__Assigned task__. Give again, word for word, every line below from the one that has "second_place: [125, 255, 63, 68]" through the one that has "new: spinning top (red)", both included, and no others.

Segment Start: Dataset

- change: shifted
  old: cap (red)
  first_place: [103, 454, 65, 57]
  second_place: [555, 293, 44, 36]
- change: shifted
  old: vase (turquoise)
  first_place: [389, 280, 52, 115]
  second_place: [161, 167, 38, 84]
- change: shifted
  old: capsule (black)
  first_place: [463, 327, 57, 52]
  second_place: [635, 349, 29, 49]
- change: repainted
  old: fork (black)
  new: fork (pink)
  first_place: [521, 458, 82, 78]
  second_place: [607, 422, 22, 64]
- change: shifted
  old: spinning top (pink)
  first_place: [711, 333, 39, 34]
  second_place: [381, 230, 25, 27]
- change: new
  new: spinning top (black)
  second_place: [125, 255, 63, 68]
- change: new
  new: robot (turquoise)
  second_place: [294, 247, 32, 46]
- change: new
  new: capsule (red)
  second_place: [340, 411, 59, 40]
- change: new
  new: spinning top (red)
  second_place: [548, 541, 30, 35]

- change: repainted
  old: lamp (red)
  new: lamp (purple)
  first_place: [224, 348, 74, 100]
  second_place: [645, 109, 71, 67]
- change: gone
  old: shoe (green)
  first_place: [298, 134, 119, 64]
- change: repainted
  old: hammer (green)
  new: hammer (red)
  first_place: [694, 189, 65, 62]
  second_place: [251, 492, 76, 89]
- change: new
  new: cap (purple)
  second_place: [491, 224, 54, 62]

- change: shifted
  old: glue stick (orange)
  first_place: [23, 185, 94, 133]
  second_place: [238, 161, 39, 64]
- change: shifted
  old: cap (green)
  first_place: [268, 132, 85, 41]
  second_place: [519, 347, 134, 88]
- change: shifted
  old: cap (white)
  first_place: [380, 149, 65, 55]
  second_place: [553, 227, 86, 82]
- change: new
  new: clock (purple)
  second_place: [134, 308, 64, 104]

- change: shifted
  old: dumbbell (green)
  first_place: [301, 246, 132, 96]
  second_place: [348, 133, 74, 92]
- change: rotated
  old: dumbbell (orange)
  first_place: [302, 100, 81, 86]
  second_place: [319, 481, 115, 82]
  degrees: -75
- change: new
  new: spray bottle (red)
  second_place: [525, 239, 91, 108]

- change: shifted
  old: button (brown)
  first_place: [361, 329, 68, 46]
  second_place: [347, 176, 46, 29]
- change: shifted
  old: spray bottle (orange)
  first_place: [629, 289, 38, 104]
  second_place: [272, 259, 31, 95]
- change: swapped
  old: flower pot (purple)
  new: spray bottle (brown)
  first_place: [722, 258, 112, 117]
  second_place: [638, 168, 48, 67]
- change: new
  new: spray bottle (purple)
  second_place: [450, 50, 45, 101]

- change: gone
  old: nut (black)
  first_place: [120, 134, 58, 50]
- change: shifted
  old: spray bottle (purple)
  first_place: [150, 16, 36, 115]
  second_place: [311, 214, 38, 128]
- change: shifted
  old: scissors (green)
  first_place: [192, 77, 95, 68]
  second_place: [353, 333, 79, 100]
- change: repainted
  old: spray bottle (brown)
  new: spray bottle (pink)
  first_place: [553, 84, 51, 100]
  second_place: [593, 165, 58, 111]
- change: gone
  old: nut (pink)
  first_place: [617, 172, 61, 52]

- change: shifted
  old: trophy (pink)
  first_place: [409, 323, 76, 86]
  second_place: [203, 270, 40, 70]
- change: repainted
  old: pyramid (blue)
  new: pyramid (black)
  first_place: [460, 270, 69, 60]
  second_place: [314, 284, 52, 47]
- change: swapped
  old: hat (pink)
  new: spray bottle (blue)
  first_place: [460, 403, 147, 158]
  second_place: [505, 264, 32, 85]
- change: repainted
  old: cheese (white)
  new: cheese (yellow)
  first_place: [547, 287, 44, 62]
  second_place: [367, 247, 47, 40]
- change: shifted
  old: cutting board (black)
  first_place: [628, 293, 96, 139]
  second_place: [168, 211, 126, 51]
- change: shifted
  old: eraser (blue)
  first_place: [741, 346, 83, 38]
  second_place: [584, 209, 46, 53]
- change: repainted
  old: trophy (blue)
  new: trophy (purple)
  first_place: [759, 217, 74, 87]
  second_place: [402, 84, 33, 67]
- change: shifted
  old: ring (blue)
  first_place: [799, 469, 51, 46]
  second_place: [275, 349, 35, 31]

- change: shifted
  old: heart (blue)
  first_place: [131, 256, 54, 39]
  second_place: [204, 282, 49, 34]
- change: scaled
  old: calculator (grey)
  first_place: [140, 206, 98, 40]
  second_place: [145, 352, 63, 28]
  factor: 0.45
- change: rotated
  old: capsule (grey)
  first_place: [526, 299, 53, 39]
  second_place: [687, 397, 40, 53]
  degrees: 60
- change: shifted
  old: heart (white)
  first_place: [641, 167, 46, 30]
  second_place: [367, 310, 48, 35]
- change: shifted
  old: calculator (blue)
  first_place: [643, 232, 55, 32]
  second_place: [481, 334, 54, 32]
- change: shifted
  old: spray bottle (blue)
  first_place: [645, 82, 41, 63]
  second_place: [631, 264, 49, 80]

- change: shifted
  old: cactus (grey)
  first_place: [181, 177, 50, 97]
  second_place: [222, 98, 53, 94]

Segment End: Dataset

__Response box__.
  second_place: [125, 255, 63, 68]
- change: new
  new: robot (turquoise)
  second_place: [294, 247, 32, 46]
- change: new
  new: capsule (red)
  second_place: [340, 411, 59, 40]
- change: new
  new: spinning top (red)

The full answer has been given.